• _Task item_:
Within the entries that follow, show each line where the word "czerwony" occurs.

** Opening Records for processing block **

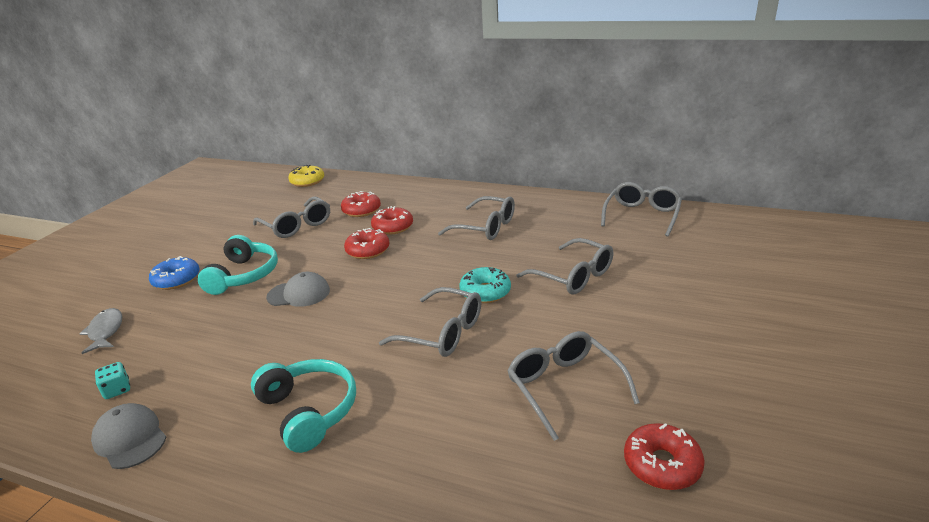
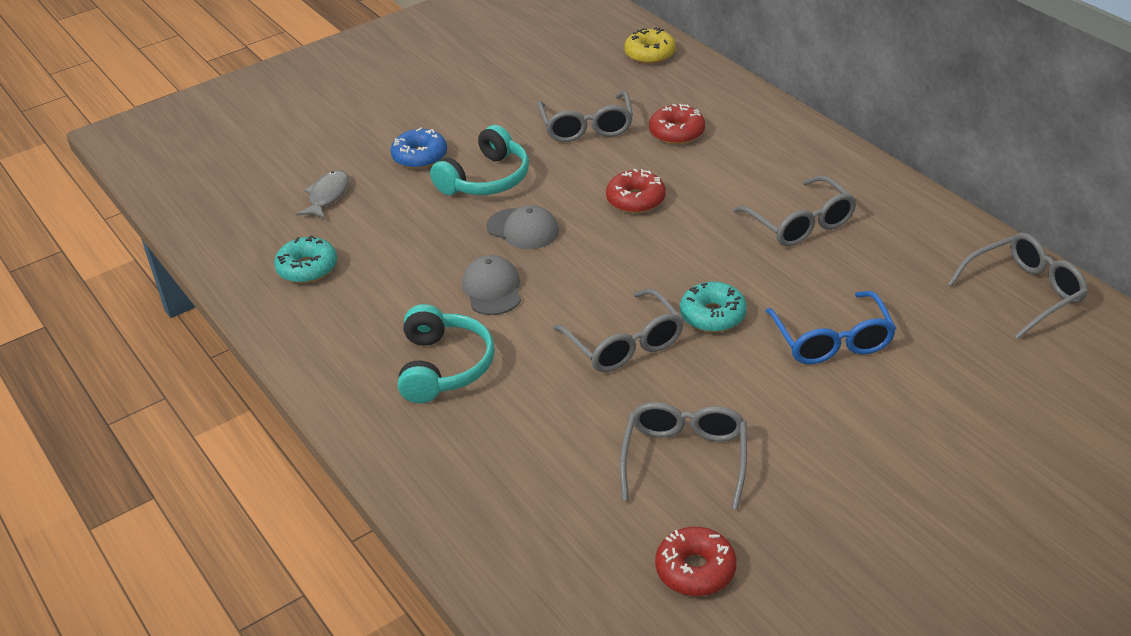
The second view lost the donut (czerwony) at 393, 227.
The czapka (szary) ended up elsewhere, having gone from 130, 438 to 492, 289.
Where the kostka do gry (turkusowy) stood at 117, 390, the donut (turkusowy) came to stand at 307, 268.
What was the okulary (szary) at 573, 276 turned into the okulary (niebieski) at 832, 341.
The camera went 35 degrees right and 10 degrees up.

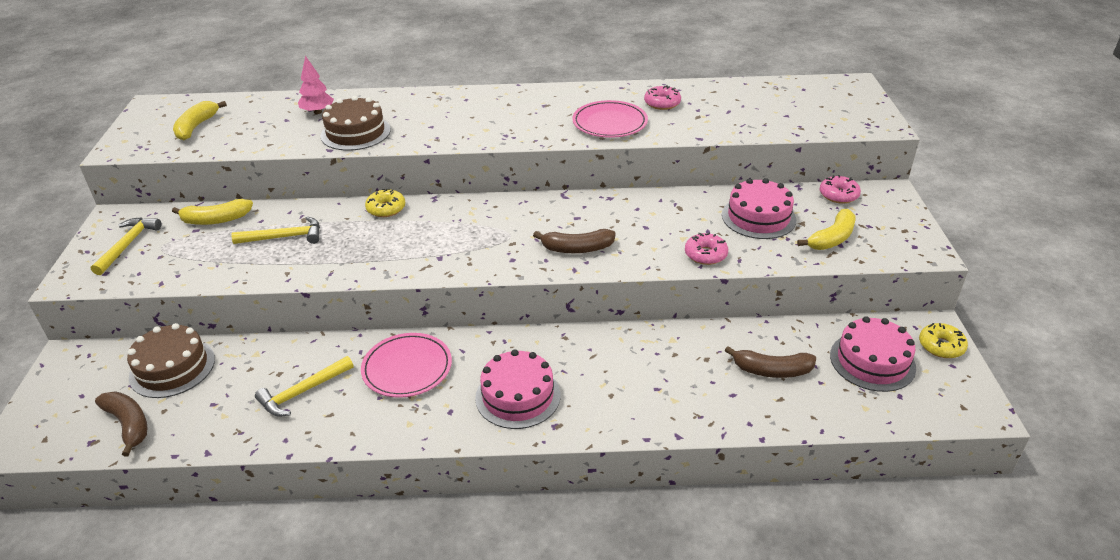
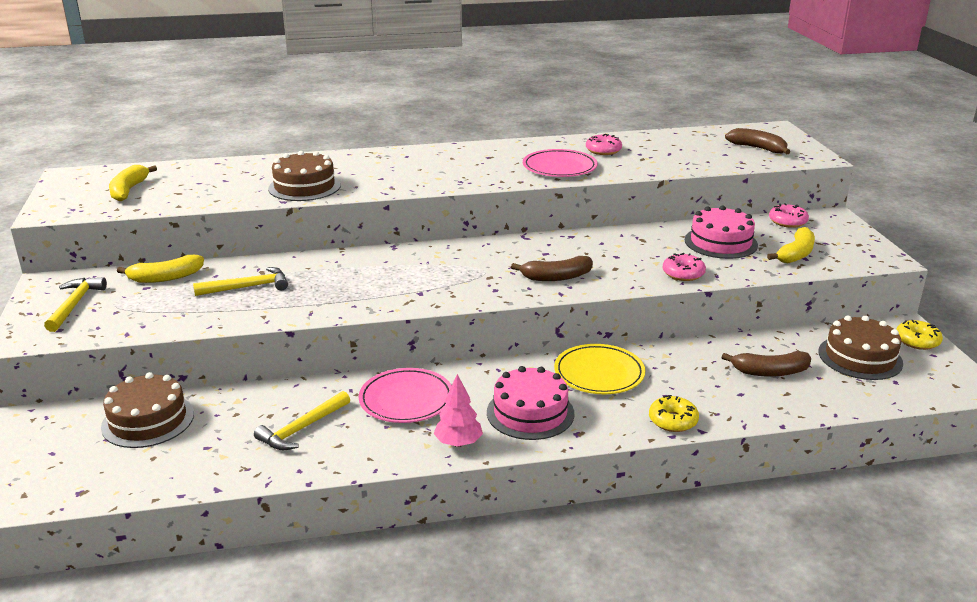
The second view gained the talerz (żółty) at 599, 373.
The banan (brązowy) ended up elsewhere, having gone from 129, 424 to 758, 148.
The drzewko (różowy) ended up elsewhere, having gone from 318, 112 to 458, 443.
The donut (żółty) ended up elsewhere, having gone from 386, 209 to 673, 420.
What was the tort (różowy) at 872, 361 turned into the tort (brązowy) at 860, 357.
The camera went 10 degrees left and 10 degrees down.

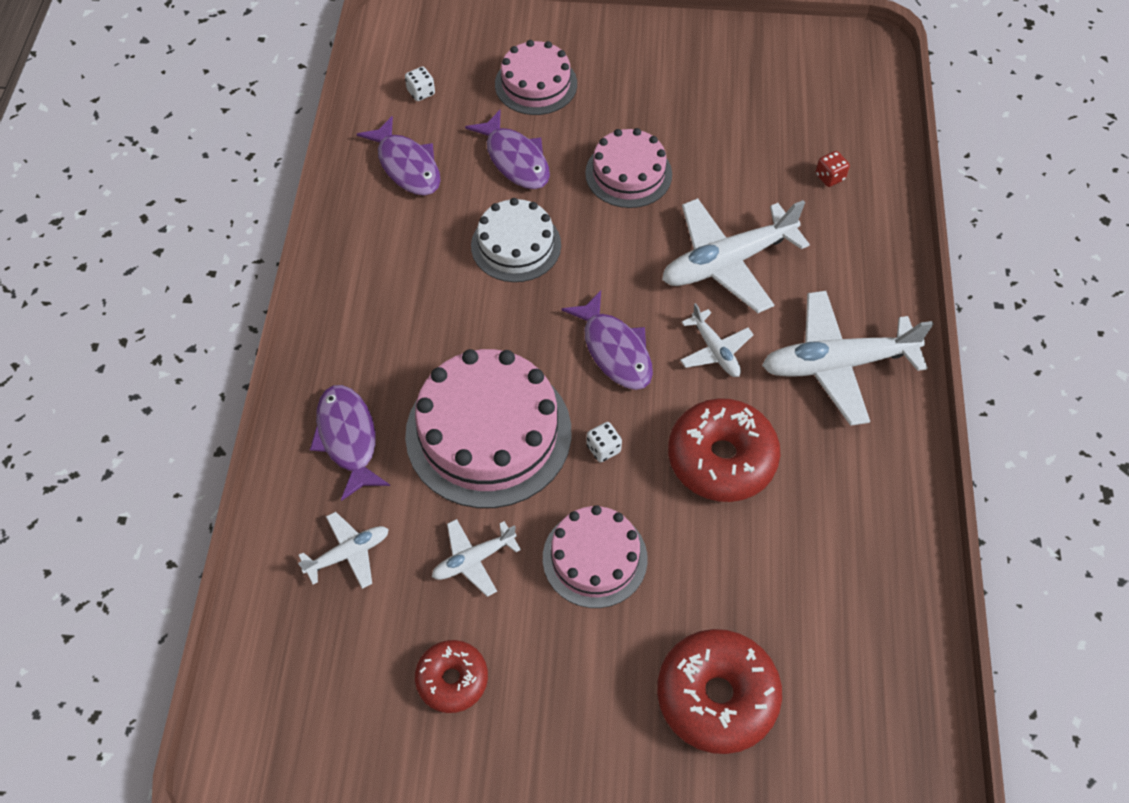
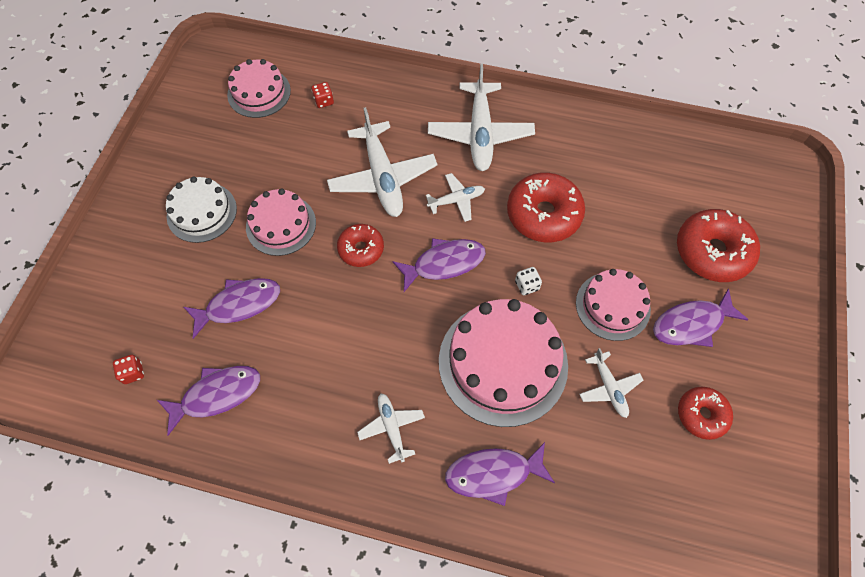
The second view gained the donut (czerwony) at 361, 249.
The second view gained the ryba (fioletowy) at 691, 324.
The samolot (biały) ended up elsewhere, having gone from 348, 553 to 391, 427.
The tort (biały) ended up elsewhere, having gone from 516, 245 to 202, 212.
The tort (różowy) ended up elsewhere, having gone from 536, 84 to 259, 93.
What was the kostka do gry (biały) at 421, 92 turned into the kostka do gry (czerwony) at 133, 373.
The camera went 80 degrees left and 5 degrees up.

** Closing Records for processing block **

• _Exercise output_:
The second view lost the donut (czerwony) at 393, 227.
The second view gained the donut (czerwony) at 361, 249.
What was the kostka do gry (biały) at 421, 92 turned into the kostka do gry (czerwony) at 133, 373.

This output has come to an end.